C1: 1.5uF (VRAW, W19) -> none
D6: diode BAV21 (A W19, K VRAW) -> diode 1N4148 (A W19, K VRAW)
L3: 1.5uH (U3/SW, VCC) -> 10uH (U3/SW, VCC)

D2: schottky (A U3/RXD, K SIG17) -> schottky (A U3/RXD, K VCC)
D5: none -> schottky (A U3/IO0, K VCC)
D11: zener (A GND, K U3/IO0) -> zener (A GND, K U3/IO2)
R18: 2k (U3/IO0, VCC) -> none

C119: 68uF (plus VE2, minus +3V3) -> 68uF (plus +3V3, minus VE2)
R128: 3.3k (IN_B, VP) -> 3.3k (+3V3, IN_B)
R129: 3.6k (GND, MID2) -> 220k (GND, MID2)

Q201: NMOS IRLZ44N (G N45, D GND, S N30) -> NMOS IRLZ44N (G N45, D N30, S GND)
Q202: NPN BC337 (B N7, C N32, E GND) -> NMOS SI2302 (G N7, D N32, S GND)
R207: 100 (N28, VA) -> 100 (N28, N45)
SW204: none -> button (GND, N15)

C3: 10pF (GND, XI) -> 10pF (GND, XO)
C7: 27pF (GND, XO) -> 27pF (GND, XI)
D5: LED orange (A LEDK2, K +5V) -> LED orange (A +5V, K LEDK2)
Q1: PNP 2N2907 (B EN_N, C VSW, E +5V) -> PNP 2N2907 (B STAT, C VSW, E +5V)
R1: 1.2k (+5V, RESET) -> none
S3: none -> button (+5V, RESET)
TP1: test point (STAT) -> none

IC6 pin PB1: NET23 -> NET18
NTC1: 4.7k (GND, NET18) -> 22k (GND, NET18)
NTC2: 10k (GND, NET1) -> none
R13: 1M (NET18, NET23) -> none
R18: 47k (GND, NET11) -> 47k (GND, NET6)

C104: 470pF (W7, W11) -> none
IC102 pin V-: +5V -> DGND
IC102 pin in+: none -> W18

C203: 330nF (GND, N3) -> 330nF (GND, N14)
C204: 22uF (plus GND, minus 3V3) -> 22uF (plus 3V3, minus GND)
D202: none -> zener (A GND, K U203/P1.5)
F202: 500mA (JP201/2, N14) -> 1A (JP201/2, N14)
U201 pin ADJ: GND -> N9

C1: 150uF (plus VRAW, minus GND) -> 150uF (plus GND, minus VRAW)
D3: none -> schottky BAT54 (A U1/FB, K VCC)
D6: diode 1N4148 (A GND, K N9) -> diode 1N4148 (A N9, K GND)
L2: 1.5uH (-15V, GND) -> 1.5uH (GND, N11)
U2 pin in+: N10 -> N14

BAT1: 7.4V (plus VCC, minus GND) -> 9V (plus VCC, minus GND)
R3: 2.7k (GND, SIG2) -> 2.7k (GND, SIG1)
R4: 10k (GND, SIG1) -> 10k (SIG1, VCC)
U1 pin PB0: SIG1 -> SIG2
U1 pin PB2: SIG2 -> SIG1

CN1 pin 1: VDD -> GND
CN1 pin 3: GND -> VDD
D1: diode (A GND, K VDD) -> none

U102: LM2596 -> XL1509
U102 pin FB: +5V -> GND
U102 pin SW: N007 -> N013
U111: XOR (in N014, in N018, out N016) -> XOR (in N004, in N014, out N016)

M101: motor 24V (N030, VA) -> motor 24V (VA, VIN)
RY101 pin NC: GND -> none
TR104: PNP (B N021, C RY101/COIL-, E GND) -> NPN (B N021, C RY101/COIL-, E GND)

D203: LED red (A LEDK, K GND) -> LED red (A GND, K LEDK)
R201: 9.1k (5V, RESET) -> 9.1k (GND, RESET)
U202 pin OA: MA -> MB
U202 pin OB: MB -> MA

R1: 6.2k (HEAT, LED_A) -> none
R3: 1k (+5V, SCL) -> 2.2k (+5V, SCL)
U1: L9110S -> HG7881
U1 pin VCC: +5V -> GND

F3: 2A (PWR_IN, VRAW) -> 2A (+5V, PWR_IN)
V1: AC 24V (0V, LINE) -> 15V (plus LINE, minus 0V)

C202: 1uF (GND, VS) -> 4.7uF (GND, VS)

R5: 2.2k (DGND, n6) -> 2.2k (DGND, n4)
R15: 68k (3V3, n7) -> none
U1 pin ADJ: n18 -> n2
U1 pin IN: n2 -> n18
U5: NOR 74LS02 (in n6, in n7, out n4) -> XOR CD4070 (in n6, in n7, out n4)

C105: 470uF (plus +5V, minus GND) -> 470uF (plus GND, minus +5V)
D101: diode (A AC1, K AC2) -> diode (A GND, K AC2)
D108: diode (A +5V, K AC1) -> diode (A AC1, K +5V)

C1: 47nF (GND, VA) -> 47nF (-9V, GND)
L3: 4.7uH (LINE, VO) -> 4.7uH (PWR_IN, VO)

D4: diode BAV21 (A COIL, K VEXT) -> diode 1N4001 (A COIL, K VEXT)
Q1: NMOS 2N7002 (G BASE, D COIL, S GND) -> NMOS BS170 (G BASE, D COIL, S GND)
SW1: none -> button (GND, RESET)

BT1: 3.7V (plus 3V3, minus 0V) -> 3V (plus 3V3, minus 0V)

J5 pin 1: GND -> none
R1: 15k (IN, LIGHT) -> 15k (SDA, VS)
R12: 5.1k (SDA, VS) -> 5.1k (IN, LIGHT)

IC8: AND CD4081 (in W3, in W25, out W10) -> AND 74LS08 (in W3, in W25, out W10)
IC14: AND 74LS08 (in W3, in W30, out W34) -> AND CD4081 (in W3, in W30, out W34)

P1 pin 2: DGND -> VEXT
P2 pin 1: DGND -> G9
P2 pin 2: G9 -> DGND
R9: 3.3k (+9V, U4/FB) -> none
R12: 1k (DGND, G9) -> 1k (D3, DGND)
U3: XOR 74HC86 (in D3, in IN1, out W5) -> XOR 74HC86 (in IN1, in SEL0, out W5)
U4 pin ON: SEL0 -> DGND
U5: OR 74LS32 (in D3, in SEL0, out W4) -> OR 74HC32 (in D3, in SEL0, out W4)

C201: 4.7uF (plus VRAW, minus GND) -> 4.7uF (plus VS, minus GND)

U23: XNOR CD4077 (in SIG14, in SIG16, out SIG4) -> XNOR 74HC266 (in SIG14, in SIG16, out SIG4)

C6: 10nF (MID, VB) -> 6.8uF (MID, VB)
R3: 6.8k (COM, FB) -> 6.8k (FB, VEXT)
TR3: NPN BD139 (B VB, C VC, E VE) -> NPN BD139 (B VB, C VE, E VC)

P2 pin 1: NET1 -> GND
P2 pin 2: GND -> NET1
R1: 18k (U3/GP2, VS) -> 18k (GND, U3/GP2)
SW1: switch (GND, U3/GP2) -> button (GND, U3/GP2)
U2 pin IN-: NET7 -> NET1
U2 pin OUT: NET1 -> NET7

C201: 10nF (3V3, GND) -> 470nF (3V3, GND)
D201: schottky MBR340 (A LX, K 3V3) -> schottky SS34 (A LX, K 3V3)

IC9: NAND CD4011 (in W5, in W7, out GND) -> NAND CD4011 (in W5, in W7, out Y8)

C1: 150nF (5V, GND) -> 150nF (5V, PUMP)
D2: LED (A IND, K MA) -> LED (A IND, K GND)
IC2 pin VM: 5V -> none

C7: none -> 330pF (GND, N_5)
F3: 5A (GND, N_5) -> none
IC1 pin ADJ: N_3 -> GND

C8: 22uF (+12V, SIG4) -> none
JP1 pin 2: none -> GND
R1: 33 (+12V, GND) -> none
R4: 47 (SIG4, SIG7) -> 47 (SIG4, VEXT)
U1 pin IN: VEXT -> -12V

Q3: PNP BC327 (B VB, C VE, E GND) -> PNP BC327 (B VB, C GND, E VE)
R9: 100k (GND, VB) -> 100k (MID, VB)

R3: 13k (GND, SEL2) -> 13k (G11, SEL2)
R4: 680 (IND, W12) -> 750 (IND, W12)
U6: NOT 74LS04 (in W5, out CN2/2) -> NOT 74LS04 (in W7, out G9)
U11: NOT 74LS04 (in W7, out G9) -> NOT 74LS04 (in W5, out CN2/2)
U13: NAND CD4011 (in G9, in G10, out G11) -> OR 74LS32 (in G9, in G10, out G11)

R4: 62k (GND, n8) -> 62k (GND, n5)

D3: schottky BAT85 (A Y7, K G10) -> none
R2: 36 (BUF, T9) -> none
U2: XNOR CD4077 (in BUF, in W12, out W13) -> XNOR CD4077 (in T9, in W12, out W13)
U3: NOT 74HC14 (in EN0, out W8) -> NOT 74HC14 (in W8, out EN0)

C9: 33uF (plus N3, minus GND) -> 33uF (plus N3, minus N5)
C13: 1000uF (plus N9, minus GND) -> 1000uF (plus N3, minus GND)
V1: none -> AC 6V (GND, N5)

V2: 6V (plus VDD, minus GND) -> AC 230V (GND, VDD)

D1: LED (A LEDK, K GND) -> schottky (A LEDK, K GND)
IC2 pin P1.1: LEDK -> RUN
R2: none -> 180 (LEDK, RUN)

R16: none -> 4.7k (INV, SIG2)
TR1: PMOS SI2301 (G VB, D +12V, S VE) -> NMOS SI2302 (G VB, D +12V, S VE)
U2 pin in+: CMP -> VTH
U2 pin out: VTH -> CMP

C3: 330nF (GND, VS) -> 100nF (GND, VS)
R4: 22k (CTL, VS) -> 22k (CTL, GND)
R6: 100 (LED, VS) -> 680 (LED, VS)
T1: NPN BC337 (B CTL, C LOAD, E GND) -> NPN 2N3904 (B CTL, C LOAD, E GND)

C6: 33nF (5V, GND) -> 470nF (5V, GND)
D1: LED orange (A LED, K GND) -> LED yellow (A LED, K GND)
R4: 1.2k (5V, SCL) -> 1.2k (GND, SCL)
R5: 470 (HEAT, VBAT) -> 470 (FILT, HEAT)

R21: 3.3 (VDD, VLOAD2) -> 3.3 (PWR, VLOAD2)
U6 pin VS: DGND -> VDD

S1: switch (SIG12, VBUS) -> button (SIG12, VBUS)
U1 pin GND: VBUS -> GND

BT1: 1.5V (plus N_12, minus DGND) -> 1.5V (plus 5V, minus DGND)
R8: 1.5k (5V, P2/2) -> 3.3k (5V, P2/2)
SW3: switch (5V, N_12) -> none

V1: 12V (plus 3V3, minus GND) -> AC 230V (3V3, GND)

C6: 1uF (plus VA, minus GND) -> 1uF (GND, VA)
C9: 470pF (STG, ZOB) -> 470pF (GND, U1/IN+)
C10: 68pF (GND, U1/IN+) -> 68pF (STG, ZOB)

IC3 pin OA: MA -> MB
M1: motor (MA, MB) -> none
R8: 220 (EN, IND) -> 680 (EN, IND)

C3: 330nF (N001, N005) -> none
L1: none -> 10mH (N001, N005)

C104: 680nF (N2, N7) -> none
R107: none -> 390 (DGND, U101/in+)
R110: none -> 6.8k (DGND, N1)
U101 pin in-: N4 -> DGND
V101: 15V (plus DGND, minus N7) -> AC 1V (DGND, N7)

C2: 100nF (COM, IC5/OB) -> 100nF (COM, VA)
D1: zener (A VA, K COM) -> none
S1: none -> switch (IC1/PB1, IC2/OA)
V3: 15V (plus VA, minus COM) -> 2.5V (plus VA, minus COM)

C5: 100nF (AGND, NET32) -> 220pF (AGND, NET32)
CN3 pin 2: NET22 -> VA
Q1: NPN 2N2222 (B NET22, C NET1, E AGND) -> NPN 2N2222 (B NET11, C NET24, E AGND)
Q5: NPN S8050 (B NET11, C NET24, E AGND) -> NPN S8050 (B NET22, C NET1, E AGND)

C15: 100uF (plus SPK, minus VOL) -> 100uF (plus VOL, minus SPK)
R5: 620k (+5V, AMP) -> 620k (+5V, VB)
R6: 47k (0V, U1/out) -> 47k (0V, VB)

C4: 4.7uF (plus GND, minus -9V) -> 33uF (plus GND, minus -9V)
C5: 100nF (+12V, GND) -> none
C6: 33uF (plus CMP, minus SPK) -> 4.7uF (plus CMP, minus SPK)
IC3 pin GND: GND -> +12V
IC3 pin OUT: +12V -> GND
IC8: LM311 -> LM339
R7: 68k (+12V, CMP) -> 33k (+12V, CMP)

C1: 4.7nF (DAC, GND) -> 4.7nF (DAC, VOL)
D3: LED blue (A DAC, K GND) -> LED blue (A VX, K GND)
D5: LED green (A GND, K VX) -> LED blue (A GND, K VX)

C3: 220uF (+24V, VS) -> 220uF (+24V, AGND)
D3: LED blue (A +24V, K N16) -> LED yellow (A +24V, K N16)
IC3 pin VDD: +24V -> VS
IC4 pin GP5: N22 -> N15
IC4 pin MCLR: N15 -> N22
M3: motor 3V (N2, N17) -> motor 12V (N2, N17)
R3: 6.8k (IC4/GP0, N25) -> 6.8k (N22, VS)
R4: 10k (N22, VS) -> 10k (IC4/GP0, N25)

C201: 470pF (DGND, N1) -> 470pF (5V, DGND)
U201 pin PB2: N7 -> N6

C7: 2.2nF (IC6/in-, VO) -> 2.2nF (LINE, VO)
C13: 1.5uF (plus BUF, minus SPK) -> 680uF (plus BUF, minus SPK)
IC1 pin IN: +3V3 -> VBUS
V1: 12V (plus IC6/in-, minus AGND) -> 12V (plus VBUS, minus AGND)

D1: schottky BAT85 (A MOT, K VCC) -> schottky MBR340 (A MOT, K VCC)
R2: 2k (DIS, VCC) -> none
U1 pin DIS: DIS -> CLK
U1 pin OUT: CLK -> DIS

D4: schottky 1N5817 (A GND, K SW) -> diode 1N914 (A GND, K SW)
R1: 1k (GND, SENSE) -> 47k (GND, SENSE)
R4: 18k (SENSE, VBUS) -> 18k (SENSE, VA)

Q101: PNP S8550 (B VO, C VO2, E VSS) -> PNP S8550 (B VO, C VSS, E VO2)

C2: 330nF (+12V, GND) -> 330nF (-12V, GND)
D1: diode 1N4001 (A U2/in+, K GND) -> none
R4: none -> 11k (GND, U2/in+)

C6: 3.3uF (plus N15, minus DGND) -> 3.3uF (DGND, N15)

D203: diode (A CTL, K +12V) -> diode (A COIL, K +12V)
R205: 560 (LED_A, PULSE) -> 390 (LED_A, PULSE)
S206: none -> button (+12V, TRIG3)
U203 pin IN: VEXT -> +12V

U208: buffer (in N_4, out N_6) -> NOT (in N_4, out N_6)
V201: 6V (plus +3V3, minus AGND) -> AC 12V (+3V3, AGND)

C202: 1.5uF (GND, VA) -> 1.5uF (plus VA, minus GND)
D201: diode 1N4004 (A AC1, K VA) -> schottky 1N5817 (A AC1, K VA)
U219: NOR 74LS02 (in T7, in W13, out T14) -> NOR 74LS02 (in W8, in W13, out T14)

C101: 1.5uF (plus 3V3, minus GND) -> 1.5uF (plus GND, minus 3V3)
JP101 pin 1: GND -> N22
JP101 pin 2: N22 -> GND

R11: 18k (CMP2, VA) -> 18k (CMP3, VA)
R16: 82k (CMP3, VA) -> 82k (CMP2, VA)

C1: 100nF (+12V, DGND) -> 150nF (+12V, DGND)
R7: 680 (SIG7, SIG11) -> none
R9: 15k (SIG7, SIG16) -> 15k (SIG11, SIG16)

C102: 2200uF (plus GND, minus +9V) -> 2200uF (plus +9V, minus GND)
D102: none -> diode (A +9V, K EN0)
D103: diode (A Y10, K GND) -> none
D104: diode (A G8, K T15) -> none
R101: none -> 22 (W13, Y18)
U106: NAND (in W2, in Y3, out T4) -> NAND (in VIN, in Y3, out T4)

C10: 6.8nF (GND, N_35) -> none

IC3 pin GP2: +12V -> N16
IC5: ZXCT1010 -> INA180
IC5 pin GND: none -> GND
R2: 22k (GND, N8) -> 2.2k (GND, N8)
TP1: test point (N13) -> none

════════════════

* [Your task] Please report, as a bare number, how many lines of the data contain the word "button".

* [Response box] 6